● **Written problem**:
Report each line in the entries below that contains the string "clef".

++++ Data to use ++++

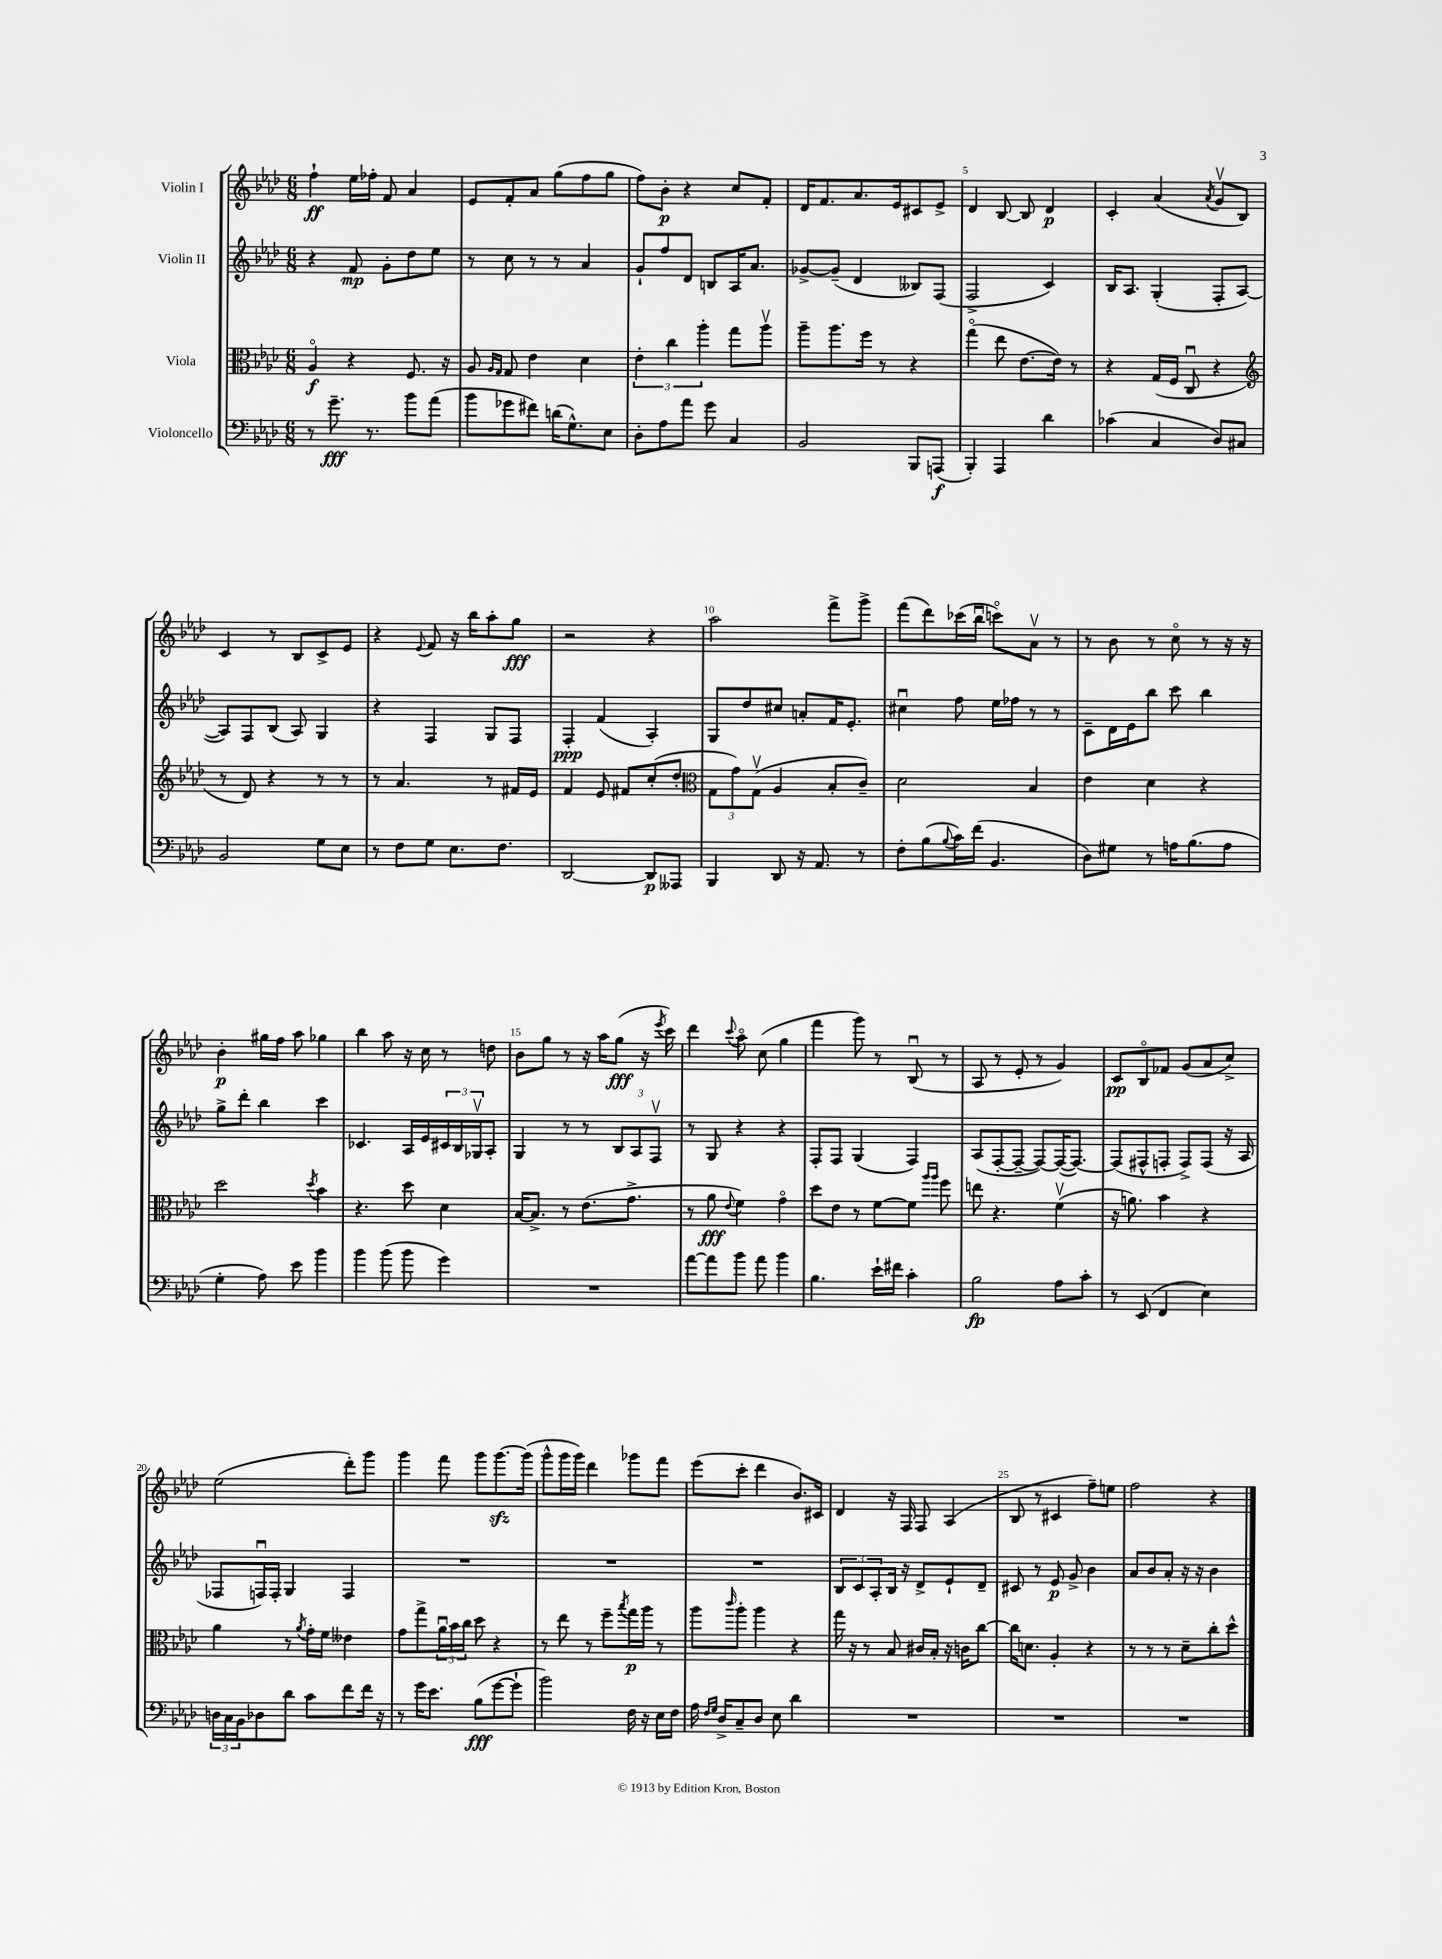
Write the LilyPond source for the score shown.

<<
\new StaffGroup <<
\new Staff = "s0" \with { instrumentName = "Violin I" } {
    \clef treble \key aes \major \numericTimeSignature \time 6/8
    f''4-!\ff ees''16 fes''16-. f'8 aes'4 |
    ees'8 f'8-. aes'8 g''8( f''8 g''8 |
    f''8) bes'8-.\p r4 c''8 f'8-. |
    des'16 f'8. aes'8. ees'16 cis'8 ees'8-> |
    des'4 bes8~ bes8 des'4\p |
    c'4-. aes'4( \acciaccatura { aes'8 } g'8\upbow bes8) |
    c'4 r8 bes8 c'8-> ees'8 |
    r4 \appoggiatura { ees'8 } f'8 r16 bes''16 aes''8-. g''8\fff |
    r2 r4 |
    aes''2 f'''8-> g'''8-> |
    f'''8( des'''8) ces'''16( bes''16\downbow c'''8\flageolet) aes'8\upbow r8 |
    r8 bes'8 r8 c''8\flageolet r8 r16 r16 |
    bes'4-.\p gis''16 f''16 aes''8 ges''4 |
    bes''4 aes''8 r16 c''16 r8 d''8 |
    bes'8 g''8 r8 r16 aes''16 g''8\fff( r16 \acciaccatura { ees'''8 } c'''16) |
    des'''4 \appoggiatura { c'''8 } aes''8\flageolet c''8( g''4 |
    f'''4 g'''8) r8 bes8\downbow( r8 |
    aes8 r8 ees'8-. r8 g'4) |
    c'8\pp bes8\flageolet fes'8 g'8( aes'8 c''8->) |
    ees''2( des'''8-.) g'''8 |
    g'''4 f'''8 g'''8 g'''8.~\sfz g'''16( |
    g'''8-^ g'''16 g'''16) des'''4 ges'''8 f'''8 |
    ees'''8( c'''8-. des'''4 bes'8.) cis'16 |
    des'4 r16 f16 f8 aes4( |
    bes8 r8 cis'4 f''8--) e''8 |
    f''2 r4 \bar "|." |
}
\new Staff = "s1" \with { instrumentName = "Violin II" } {
    \clef treble \key aes \major \numericTimeSignature \time 6/8
    r4 f'8\mp g'8-. des''8 ees''8 |
    r8 c''8 r8 r8 aes'4 |
    g'8-! f''8 des'8 b8 aes16 aes'8. |
    ges'8~-> ges'8--( des'4 beses8) f8( |
    f2-> c'4) |
    bes16 aes8. g4-.( f8-. aes8~ |
    aes8) f8 bes8( aes8) g4 |
    r4 f4 g8 f8 |
    f4-.\ppp f'4( aes4-.) |
    g8 des''8 cis''8 a'8-. f'16 ees'8.-. |
    cis''4\downbow f''8 ees''16 fes''16 r8 r8 |
    c'8-- des'16 ees'16 bes''8 c'''8 bes''4 |
    g''8-> des'''8-. bes''4 c'''4 |
    ces'4. aes16 ees'16 \tuplet 3/2 { cis'16 bes16 ges16\upbow } aes8-. |
    g4 r8 r8 \tuplet 3/2 { bes8 aes8 f8\upbow } |
    r8 g8 r4 r4 |
    f8-. f8 g4( f4) |
    aes8( f8~-. f8~-- f8~) f16~( f8.~) |
    f8( fis8-^ f8-. f8->) f8( r16 aes16 |
    fes8 f16\downbow) f16-. g4 f4 |
    R2. |
    R2. |
    R2. |
    \tuplet 3/2 { bes8 c'8 aes8-. } bes16 r16 des'8-> ees'8-! des'8-- |
    cis'8 r8 ees'8\p g'8-> bes'4 |
    aes'8 bes'8 aes'8-. r16 r16 bes'4 \bar "|." |
}
\new Staff = "s2" \with { instrumentName = "Viola" } {
    \clef alto \key aes \major \numericTimeSignature \time 6/8
    aes4\flageolet\f r4 f8. r16 |
    aes8 \grace { aes16 g16 } g8 ees'4 des'4 |
    \tuplet 3/2 { ees'4-. c''4 aes''4-. } g''8 aes''8\upbow |
    aes''8-- aes''8. f''16 r8 r4 |
    g''4\flageolet( ees''8 ees'8.~ ees'16) r8 |
    r4 g16( f16 c8\downbow r4 |
    \clef treble r8 des'8) r4 r8 r8 |
    r8 aes'4. r8 fis'16 ees'16 |
    f'4 ees'8 fis'8 c''8-.( des''8-. |
    \clef alto \tuplet 3/2 { g8 g'8) g8\upbow( } aes4 bes8-. c'8--) |
    des'2 bes4 |
    ees'4 des'4 r4 |
    des''2 \acciaccatura { des''8 } bes'4 |
    r4. des''8 des'4 |
    bes16~ bes8.-> r8 ees'8.( g'8.-> |
    r8 aes'8\fff \appoggiatura { ees'8 } f'4) g'4\flageolet |
    des''8 ees'8 r8 f'8~ f'8 \grace { aes''16 aes''16 } f''8 |
    e''8 r4. f'4\upbow( |
    r16 a'8.) bes'4 r4 |
    aes'4 r8 \acciaccatura { aes'8 } g'16-. f'16 eeses'4 |
    g'8 g''8-> \tuplet 3/2 { aes'16\downbow bes'16 c''16 } des''8 r4 |
    r8 ees''8 r8 f''8-- \acciaccatura { bes''8 } g''16\p aes''16 r8 |
    aes''8 \grace { c'''16 } aes''8-. aes''4 r4 |
    g''16 r16 r8 bes8 cis'16 bes16-. r16 c'16 c''8~ |
    c''16 d'8. aes4-. r4 |
    r8 r8 r8 des'8-- c''8-. des''8-^ \bar "|." |
}
\new Staff = "s3" \with { instrumentName = "Violoncello" } {
    \clef bass \key aes \major \numericTimeSignature \time 6/8
    r8 g'8.--\fff r8. bes'8 aes'8( |
    bes'8 ges'8 fis'8) d'16( g8.-^) ees8 |
    des8-. aes8 aes'8 g'8 c4 |
    bes,2 bes,,8 a,,8\f( |
    bes,,4-.) aes,,4 des'4 |
    ces'4( c4 des8) cis8 |
    bes,2 g8 ees8 |
    r8 f8 g8 ees8. f8. |
    des,2~ des,8\p aeses,,8 |
    bes,,4 des,8 r16 aes,8. r8 |
    f8-. bes8( \appoggiatura { bes8 } c'16) f'16( bes,4. |
    des8) gis8 r8 a16 bes8.( a8 |
    g4-. aes8) ees'8 bes'4 |
    bes'4 bes'8( bes'8 g'4) |
    R2. |
    aes'8~ aes'8 bes'8 aes'8 bes'4 |
    bes4. ees'16-! fis'16 c'4-. |
    bes2\fp aes8 c'8-. |
    r8 ees,8( f,4 ees4) |
    \tuplet 3/2 { d16 c16 bes,16 } des8 des'8 c'8 f'8 f'16 r16 |
    r8 g'16 ees'8. bes8\fff( g'8~ g'8-! |
    bes'2) f16 r16 ees16 f16 |
    aes16 \grace { f16 g16 } des16-> c8-- des8 ees8 des'4 |
    R2. |
    R2. |
    R2. \bar "|." |
}
>>
>>
\layout { \context { \Score \override BarNumber.break-visibility = ##(#f #t #t) barNumberVisibility = #(every-nth-bar-number-visible 5) } }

++++

● **Result of the exercise**:
    \clef treble \key aes \major \numericTimeSignature \time 6/8
    \clef treble \key aes \major \numericTimeSignature \time 6/8
    \clef alto \key aes \major \numericTimeSignature \time 6/8
    \clef treble r8 des'8) r4 r8 r8 |
    \clef alto \tuplet 3/2 { g8 g'8) g8\upbow( } aes4 bes8-. c'8--) |
    \clef bass \key aes \major \numericTimeSignature \time 6/8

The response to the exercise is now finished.